##### DATA RECORDS #####

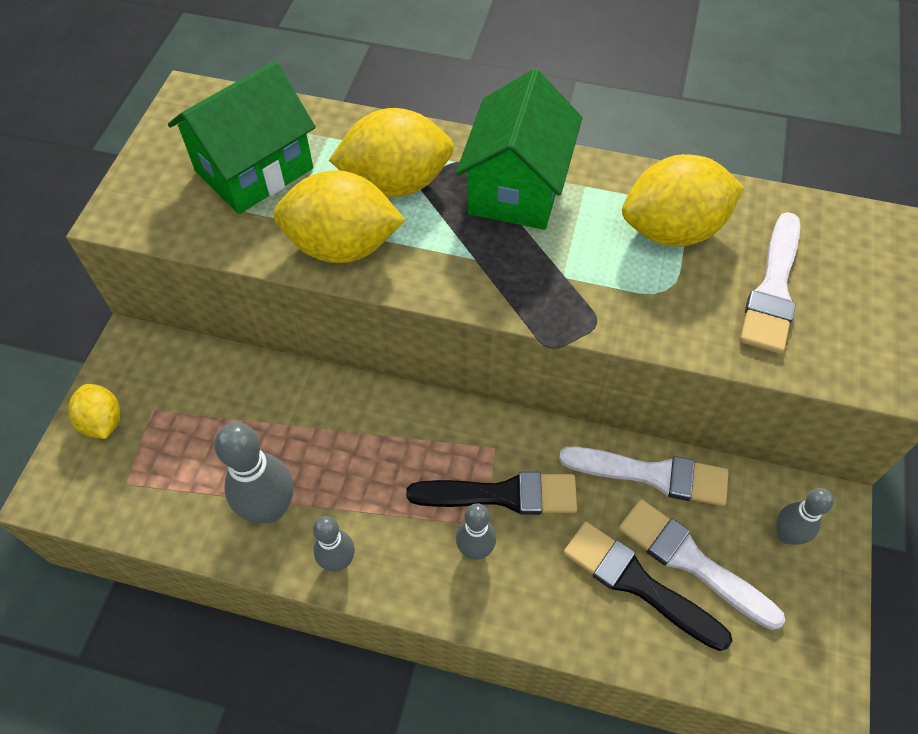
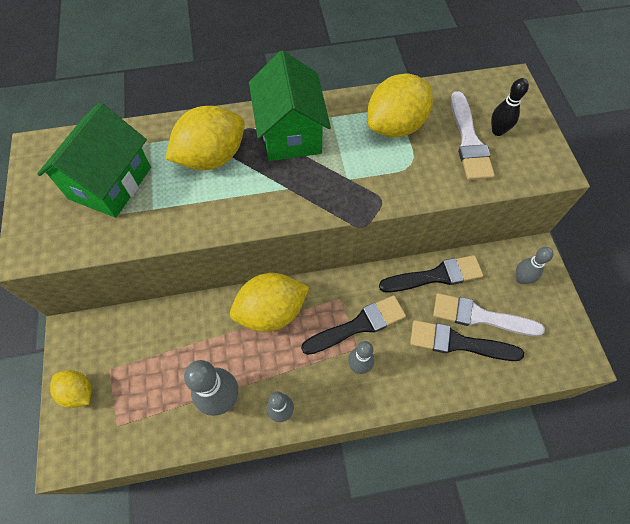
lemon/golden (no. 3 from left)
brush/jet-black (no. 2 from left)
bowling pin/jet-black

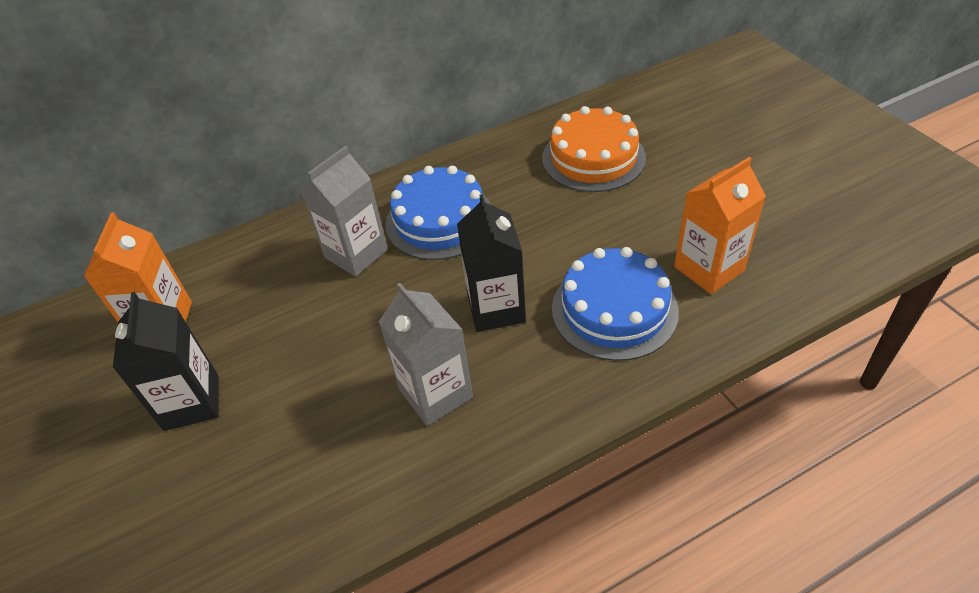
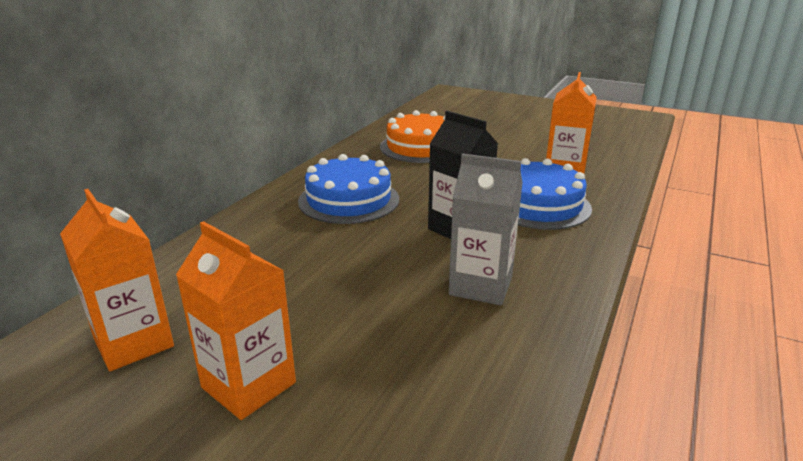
juice carton/bright orange (no. 2 from left)
juice carton/ash-grey (no. 1 from left in the first image)

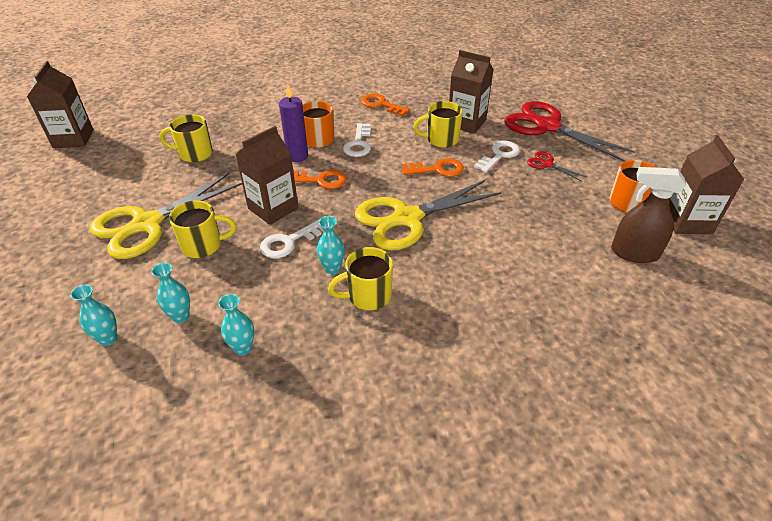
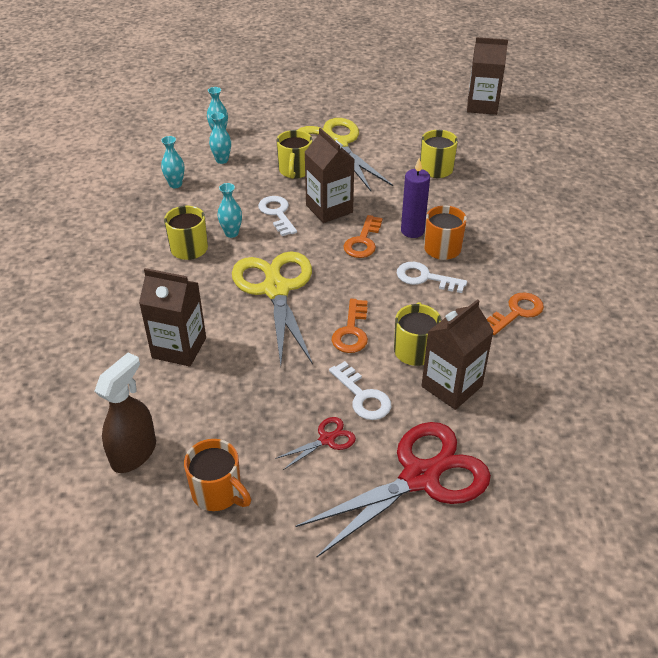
juice carton/dark brown (no. 1 from left)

#####

**WORK REQUIRED:**
Say how many lines in the records include the string "juice", giving the figure by itself.

**TASK ANSWER:**
3